EXERCISE INSTRUCTIONS
From the line that includes "POT pin VCC: GND -> 3V3" down to the final line of the data below, copy every line exactly and leave the rest out.
---- EXTRACTED ENTRIES
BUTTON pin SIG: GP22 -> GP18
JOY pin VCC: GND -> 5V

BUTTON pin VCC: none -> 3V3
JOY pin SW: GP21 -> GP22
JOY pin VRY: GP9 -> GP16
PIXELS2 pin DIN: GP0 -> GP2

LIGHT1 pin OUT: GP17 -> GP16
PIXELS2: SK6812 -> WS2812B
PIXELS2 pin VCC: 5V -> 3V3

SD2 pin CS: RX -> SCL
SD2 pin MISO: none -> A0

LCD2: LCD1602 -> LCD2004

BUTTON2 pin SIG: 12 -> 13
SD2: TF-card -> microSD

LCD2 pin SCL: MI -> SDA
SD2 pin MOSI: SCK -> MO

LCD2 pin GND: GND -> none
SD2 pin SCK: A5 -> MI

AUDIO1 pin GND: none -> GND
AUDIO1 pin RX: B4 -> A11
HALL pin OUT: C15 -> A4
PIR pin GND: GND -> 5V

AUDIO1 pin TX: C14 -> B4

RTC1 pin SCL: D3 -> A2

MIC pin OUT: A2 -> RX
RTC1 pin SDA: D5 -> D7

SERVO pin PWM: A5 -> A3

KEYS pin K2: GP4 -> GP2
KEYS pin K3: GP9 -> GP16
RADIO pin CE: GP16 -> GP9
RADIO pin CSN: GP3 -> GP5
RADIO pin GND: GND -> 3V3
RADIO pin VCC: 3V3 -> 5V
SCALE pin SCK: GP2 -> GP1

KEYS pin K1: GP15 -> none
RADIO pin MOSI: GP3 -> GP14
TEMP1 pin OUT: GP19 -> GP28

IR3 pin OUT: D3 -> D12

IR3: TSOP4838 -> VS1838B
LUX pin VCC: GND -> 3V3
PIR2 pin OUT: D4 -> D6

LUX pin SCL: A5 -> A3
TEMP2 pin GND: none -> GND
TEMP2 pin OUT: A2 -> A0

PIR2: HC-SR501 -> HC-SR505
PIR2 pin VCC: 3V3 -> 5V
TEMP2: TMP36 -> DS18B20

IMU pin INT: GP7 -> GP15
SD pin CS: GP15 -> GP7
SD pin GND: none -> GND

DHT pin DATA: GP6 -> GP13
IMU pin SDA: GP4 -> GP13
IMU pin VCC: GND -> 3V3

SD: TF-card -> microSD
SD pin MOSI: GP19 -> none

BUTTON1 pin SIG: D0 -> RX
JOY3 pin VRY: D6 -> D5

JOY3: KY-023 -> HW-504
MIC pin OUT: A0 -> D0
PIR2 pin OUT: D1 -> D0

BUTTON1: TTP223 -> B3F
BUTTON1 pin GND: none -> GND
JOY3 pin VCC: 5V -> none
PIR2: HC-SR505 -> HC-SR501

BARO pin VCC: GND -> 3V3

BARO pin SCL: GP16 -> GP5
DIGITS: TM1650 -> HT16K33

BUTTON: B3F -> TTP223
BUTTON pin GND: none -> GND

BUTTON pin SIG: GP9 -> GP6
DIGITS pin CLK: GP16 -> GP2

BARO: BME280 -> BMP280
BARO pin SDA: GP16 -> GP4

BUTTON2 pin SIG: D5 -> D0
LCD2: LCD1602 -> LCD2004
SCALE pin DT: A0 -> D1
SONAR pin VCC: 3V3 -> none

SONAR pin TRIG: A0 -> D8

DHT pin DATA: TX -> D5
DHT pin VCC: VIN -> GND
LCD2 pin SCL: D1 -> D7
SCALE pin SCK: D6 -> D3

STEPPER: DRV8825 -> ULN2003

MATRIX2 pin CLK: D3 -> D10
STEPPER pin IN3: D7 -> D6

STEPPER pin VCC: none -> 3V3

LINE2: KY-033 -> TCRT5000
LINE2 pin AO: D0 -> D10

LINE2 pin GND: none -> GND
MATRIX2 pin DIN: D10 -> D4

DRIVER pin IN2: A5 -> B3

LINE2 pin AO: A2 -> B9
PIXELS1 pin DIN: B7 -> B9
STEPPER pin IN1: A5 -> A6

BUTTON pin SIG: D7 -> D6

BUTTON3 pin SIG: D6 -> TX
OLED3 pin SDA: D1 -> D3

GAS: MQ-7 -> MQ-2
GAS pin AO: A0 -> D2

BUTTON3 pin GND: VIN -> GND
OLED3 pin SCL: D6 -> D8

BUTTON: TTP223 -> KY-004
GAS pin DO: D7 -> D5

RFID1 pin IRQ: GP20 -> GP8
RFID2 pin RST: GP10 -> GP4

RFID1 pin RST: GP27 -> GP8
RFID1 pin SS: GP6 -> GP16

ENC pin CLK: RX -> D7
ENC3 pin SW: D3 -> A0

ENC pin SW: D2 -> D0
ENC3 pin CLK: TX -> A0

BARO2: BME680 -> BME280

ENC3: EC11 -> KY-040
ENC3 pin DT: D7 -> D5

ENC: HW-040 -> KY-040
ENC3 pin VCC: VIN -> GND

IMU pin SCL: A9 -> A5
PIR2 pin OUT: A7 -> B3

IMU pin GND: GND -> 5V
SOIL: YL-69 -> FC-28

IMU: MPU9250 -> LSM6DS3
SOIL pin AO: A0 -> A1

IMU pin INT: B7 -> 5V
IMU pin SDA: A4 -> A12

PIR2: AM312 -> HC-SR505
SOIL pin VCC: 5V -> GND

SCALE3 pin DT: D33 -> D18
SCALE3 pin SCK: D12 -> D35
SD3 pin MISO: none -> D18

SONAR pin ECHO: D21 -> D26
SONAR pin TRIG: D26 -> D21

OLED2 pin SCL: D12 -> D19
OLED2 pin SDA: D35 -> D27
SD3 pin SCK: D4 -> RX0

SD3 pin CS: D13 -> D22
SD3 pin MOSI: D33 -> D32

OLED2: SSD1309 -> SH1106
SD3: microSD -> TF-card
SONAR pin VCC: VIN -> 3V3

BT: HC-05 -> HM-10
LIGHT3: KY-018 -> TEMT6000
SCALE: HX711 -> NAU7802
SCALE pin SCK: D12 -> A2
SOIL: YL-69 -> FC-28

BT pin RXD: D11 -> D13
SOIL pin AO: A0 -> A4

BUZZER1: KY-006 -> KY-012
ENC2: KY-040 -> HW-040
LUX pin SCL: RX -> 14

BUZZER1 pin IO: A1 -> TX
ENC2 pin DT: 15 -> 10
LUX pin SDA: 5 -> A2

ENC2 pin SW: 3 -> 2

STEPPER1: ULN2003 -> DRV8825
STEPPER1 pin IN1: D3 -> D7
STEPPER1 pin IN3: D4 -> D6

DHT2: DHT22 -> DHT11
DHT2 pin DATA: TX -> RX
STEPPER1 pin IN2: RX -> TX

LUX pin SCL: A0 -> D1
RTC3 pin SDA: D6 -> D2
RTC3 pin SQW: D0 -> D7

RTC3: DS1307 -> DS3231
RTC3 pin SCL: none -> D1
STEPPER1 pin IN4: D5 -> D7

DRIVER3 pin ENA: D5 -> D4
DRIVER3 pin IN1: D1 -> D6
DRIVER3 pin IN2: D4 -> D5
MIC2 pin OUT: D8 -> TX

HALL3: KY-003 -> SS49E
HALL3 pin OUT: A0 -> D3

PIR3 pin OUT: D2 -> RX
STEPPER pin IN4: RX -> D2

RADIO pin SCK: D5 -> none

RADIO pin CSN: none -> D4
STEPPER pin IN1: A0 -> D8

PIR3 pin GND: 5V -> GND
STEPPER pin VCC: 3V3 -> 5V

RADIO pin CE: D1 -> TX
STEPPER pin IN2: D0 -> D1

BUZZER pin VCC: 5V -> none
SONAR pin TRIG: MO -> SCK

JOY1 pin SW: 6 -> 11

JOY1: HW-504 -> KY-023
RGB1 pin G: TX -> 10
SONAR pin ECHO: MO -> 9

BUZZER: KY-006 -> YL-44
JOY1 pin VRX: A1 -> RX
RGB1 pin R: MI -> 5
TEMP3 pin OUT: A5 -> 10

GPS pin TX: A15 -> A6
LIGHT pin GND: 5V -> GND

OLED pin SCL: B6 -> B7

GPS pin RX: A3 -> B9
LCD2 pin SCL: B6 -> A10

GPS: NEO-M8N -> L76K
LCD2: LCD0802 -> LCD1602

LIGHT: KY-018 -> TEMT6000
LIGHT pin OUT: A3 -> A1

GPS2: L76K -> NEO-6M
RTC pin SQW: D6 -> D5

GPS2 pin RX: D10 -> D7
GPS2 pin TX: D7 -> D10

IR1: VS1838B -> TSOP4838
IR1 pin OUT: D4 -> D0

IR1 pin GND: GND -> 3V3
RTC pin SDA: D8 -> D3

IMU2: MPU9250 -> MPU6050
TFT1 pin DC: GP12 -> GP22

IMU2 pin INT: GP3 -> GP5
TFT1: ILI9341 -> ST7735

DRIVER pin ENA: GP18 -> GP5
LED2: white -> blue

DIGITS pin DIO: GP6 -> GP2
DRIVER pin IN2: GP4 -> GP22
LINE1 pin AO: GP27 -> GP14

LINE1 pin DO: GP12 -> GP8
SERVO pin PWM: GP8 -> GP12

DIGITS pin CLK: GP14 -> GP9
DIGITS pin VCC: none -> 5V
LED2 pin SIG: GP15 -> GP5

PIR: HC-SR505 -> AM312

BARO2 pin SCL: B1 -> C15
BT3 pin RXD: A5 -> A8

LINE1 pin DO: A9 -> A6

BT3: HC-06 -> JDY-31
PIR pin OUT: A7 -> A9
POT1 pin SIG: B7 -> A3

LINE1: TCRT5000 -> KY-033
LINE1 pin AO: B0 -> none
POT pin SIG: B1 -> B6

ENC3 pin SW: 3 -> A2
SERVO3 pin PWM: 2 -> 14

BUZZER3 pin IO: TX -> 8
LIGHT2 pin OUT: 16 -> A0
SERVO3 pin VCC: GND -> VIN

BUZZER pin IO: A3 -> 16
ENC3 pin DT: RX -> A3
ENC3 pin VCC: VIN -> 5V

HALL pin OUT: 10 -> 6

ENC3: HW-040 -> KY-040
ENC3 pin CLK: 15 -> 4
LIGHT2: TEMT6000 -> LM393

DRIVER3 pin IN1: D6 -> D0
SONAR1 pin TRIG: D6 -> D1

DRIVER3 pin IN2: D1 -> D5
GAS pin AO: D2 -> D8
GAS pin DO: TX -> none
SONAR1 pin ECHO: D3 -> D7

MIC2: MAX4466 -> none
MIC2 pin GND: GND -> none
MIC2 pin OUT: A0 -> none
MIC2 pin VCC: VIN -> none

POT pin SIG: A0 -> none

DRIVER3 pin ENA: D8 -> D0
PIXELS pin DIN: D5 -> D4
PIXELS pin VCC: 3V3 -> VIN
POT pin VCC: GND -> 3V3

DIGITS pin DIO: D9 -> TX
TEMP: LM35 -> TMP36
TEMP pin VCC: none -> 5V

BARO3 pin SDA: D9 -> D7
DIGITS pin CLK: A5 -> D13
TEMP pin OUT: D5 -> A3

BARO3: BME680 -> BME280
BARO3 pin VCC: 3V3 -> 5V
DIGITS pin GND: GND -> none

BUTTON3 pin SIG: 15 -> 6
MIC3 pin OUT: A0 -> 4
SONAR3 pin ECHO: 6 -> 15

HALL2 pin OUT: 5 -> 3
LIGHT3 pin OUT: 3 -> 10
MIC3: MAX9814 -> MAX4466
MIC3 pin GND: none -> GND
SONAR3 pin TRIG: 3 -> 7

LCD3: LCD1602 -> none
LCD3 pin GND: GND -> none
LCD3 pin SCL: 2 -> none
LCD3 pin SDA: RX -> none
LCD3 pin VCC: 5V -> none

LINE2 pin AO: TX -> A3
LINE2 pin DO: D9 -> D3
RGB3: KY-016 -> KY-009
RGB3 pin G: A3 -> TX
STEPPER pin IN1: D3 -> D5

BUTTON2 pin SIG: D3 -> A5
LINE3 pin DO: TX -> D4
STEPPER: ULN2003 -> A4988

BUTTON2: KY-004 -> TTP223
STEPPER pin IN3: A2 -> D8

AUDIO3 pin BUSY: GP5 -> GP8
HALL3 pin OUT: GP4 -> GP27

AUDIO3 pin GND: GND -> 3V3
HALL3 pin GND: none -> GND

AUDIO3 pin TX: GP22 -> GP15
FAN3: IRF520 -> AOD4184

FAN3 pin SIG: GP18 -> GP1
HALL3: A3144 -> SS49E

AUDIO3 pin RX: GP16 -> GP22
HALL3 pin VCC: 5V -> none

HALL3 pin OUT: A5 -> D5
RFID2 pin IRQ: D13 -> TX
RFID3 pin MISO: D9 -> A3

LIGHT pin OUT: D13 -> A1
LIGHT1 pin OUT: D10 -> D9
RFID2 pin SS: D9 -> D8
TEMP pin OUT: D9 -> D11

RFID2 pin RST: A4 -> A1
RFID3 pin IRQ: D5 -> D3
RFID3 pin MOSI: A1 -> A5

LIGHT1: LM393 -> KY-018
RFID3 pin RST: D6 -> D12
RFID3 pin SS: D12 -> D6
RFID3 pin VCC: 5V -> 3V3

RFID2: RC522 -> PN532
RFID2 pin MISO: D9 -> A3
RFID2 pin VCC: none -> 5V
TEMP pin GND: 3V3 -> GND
--------
FINISHED EXERCISE
POT pin VCC: GND -> 3V3

DIGITS pin DIO: D9 -> TX
TEMP: LM35 -> TMP36
TEMP pin VCC: none -> 5V

BARO3 pin SDA: D9 -> D7
DIGITS pin CLK: A5 -> D13
TEMP pin OUT: D5 -> A3

BARO3: BME680 -> BME280
BARO3 pin VCC: 3V3 -> 5V
DIGITS pin GND: GND -> none

BUTTON3 pin SIG: 15 -> 6
MIC3 pin OUT: A0 -> 4
SONAR3 pin ECHO: 6 -> 15

HALL2 pin OUT: 5 -> 3
LIGHT3 pin OUT: 3 -> 10
MIC3: MAX9814 -> MAX4466
MIC3 pin GND: none -> GND
SONAR3 pin TRIG: 3 -> 7

LCD3: LCD1602 -> none
LCD3 pin GND: GND -> none
LCD3 pin SCL: 2 -> none
LCD3 pin SDA: RX -> none
LCD3 pin VCC: 5V -> none

LINE2 pin AO: TX -> A3
LINE2 pin DO: D9 -> D3
RGB3: KY-016 -> KY-009
RGB3 pin G: A3 -> TX
STEPPER pin IN1: D3 -> D5

BUTTON2 pin SIG: D3 -> A5
LINE3 pin DO: TX -> D4
STEPPER: ULN2003 -> A4988

BUTTON2: KY-004 -> TTP223
STEPPER pin IN3: A2 -> D8

AUDIO3 pin BUSY: GP5 -> GP8
HALL3 pin OUT: GP4 -> GP27

AUDIO3 pin GND: GND -> 3V3
HALL3 pin GND: none -> GND

AUDIO3 pin TX: GP22 -> GP15
FAN3: IRF520 -> AOD4184

FAN3 pin SIG: GP18 -> GP1
HALL3: A3144 -> SS49E

AUDIO3 pin RX: GP16 -> GP22
HALL3 pin VCC: 5V -> none

HALL3 pin OUT: A5 -> D5
RFID2 pin IRQ: D13 -> TX
RFID3 pin MISO: D9 -> A3

LIGHT pin OUT: D13 -> A1
LIGHT1 pin OUT: D10 -> D9
RFID2 pin SS: D9 -> D8
TEMP pin OUT: D9 -> D11

RFID2 pin RST: A4 -> A1
RFID3 pin IRQ: D5 -> D3
RFID3 pin MOSI: A1 -> A5

LIGHT1: LM393 -> KY-018
RFID3 pin RST: D6 -> D12
RFID3 pin SS: D12 -> D6
RFID3 pin VCC: 5V -> 3V3

RFID2: RC522 -> PN532
RFID2 pin MISO: D9 -> A3
RFID2 pin VCC: none -> 5V
TEMP pin GND: 3V3 -> GND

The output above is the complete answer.